(Collected data)
▼▼▼

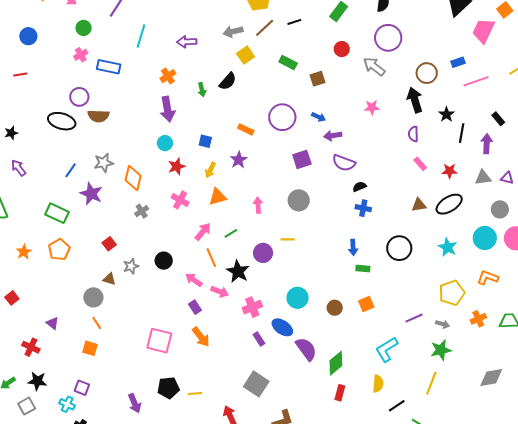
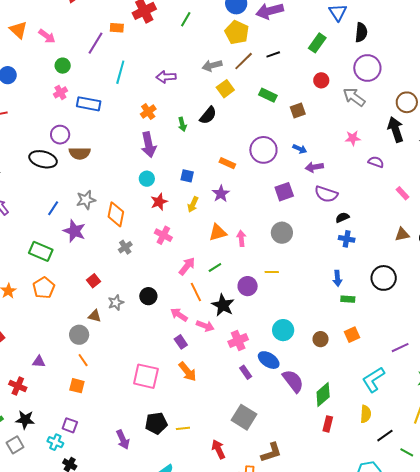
purple semicircle: (413, 134) -> (376, 162), moved, turned 112
orange triangle: (218, 197) -> (218, 233), moved
purple triangle: (52, 323) -> (39, 362), turned -32

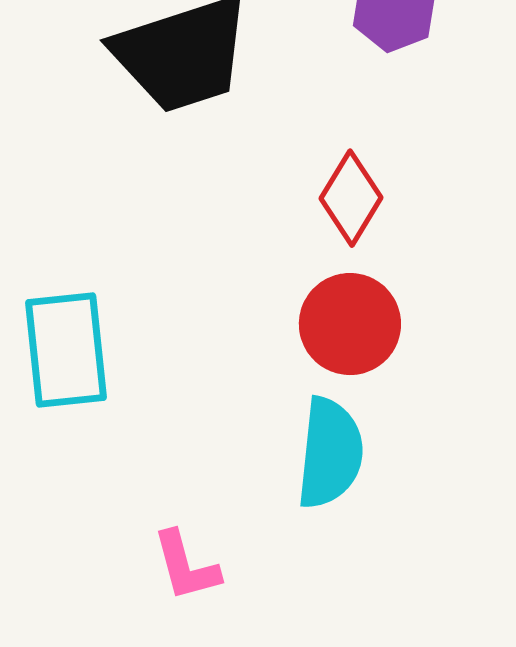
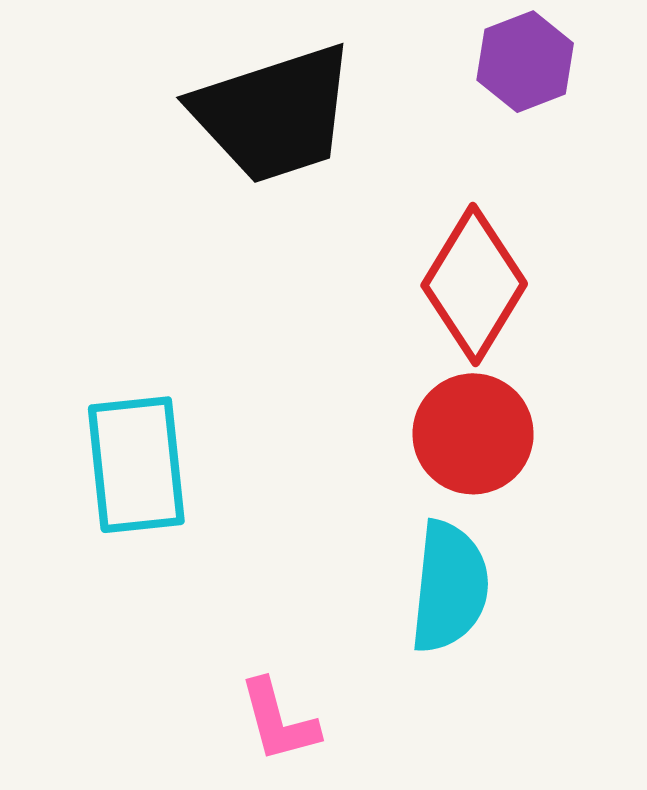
red diamond: (351, 198) -> (474, 285), size x1.4

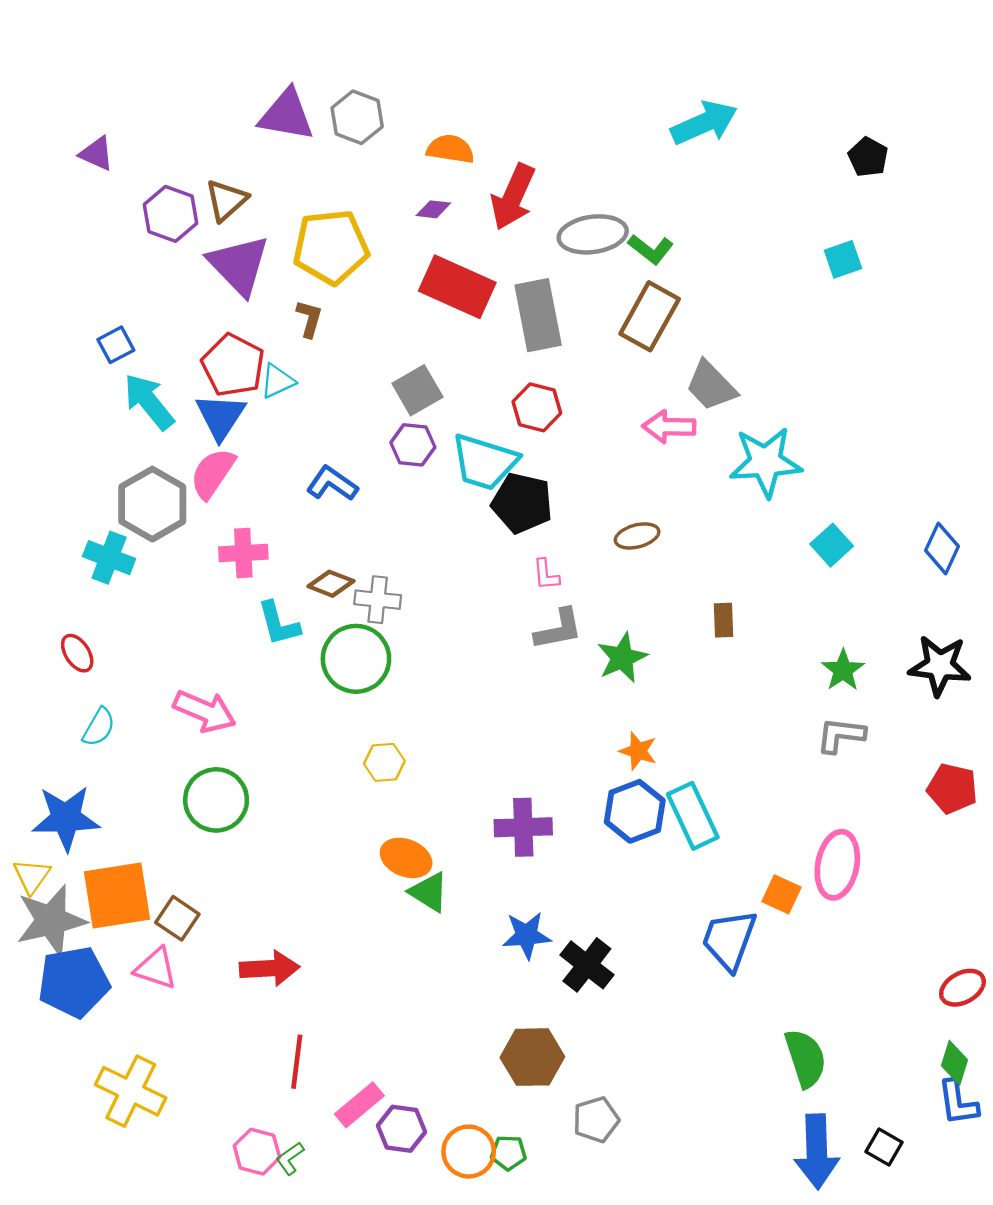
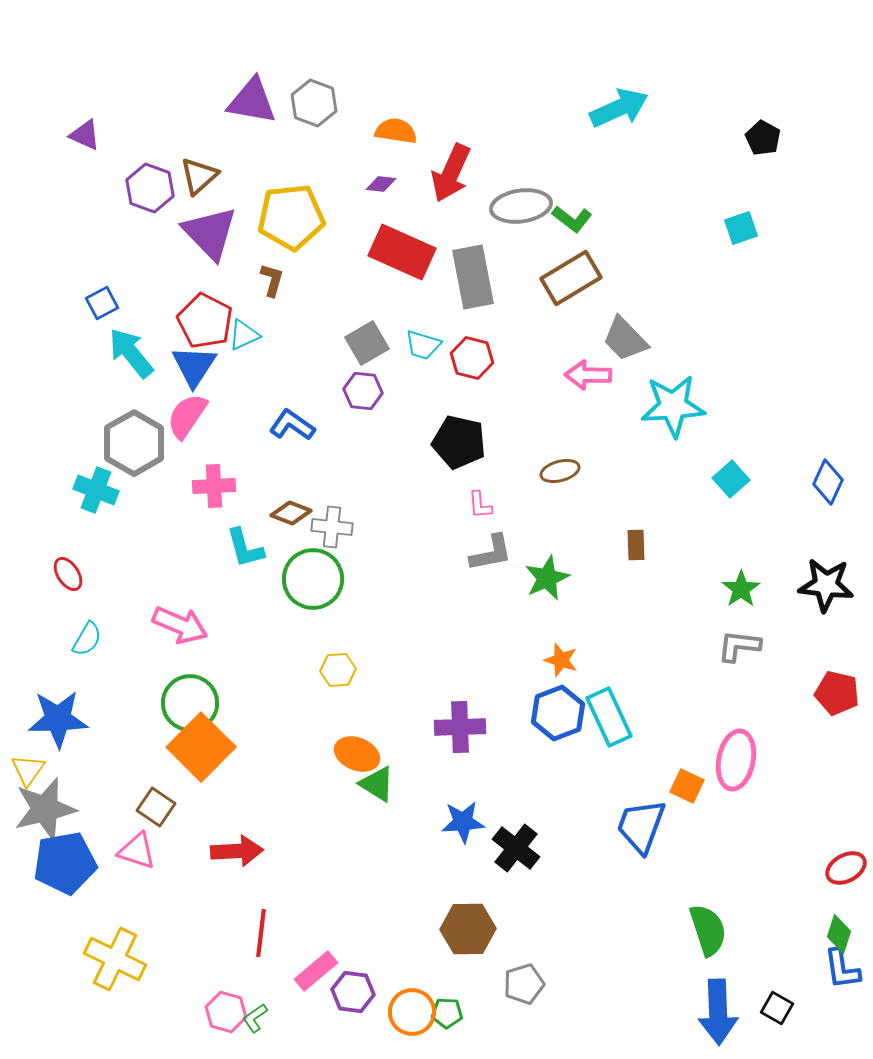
brown rectangle: (650, 316) -> (571, 278), turned 30
cyan trapezoid: (485, 462) -> (423, 345), moved, size x0.6
orange square: (117, 896) -> (201, 747), moved, turned -36

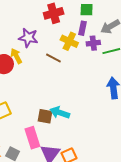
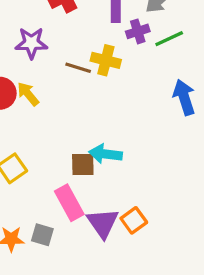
yellow cross: (69, 41) -> (106, 60), moved
yellow arrow: (16, 56) -> (28, 94), moved

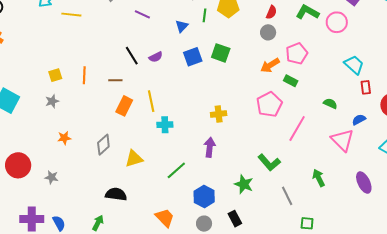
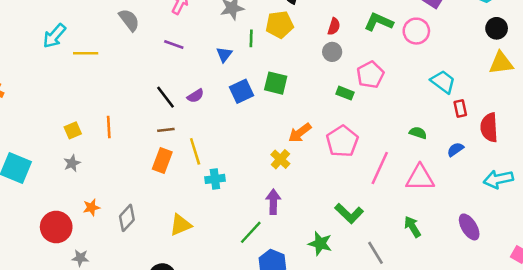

▲▲▲

● Task description:
A line qualifies when it holds the word "turned"; report all qualifying lines from the records above.

● Exercise answer:
purple semicircle: (413, 134) -> (376, 162), moved, turned 112
purple triangle: (52, 323) -> (39, 362), turned -32
brown rectangle: (650, 316) -> (571, 278), turned 30
orange square: (117, 896) -> (201, 747), moved, turned -36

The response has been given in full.